**WORK INSTRUCTIONS**
Beginning with the first line below, retype exactly each line through the one containing "none -> cyan brick F1:G2 level 2". Leave out all pictures.
══ DATA
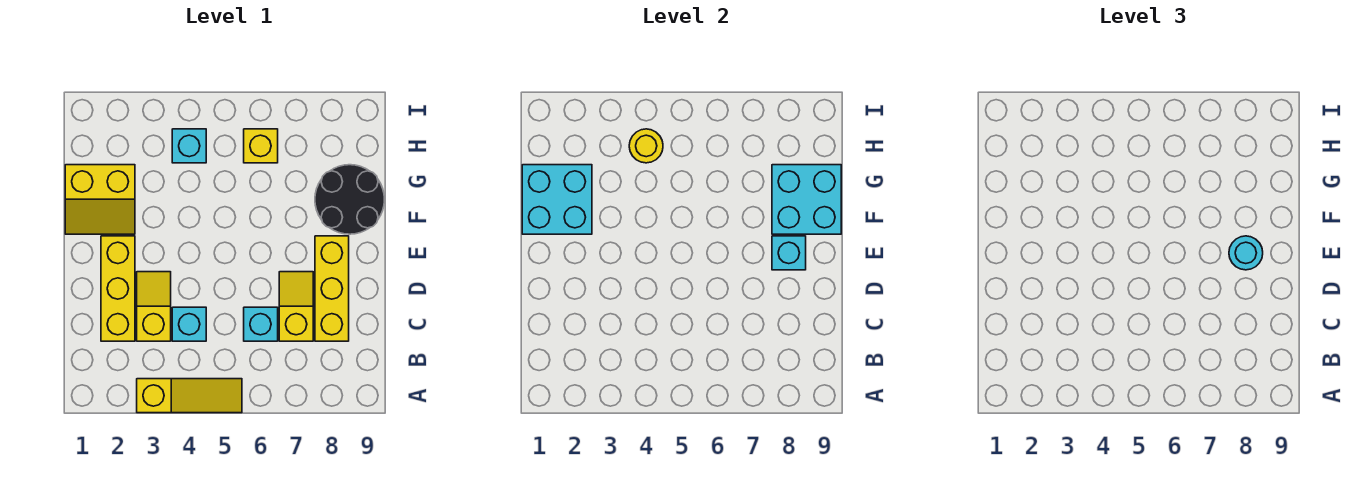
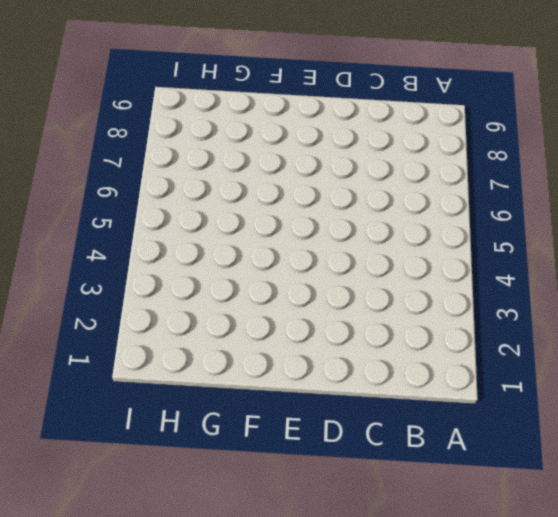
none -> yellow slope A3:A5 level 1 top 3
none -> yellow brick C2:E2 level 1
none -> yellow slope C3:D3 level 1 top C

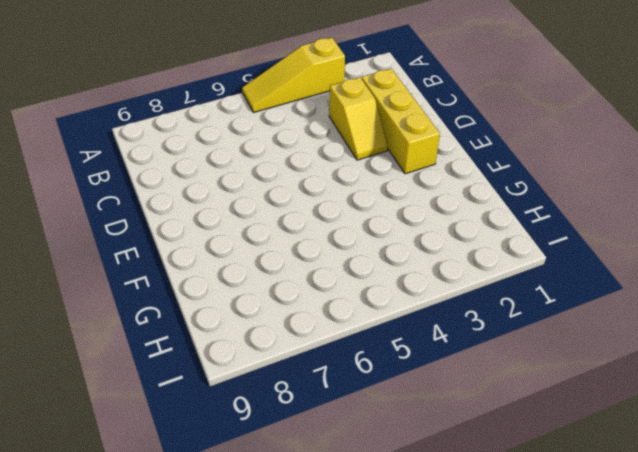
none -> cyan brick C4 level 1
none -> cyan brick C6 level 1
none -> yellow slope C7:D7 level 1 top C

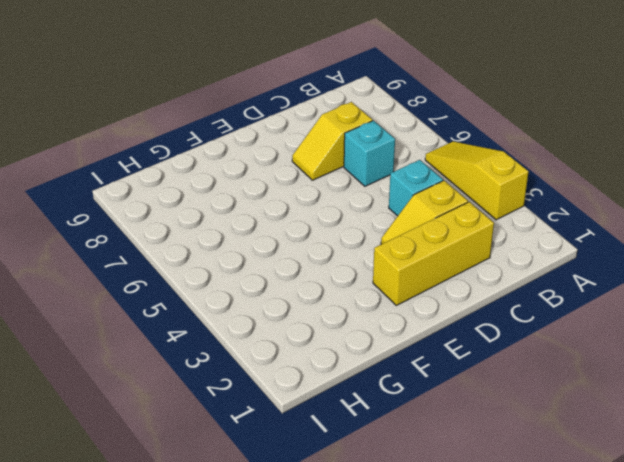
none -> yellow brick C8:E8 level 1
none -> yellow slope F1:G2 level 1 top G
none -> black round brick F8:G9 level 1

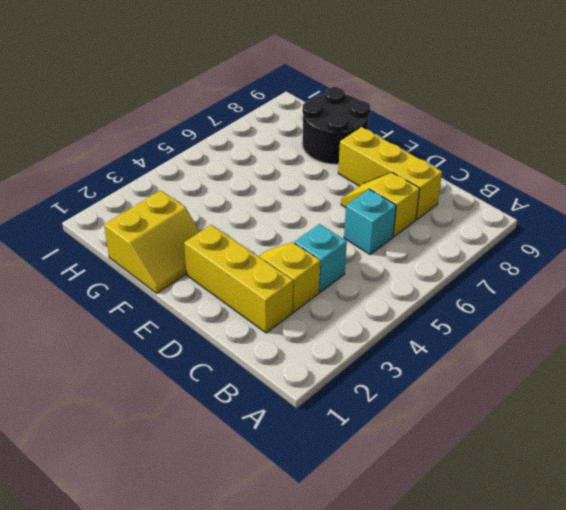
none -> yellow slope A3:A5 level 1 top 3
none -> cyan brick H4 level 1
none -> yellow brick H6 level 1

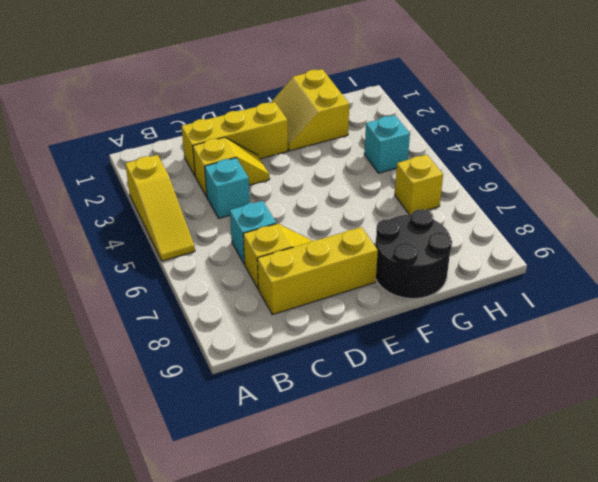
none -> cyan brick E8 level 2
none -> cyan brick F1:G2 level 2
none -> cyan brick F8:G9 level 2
════
**REPLY**
none -> yellow slope A3:A5 level 1 top 3
none -> yellow brick C2:E2 level 1
none -> yellow slope C3:D3 level 1 top C

none -> cyan brick C4 level 1
none -> cyan brick C6 level 1
none -> yellow slope C7:D7 level 1 top C

none -> yellow brick C8:E8 level 1
none -> yellow slope F1:G2 level 1 top G
none -> black round brick F8:G9 level 1

none -> yellow slope A3:A5 level 1 top 3
none -> cyan brick H4 level 1
none -> yellow brick H6 level 1

none -> cyan brick E8 level 2
none -> cyan brick F1:G2 level 2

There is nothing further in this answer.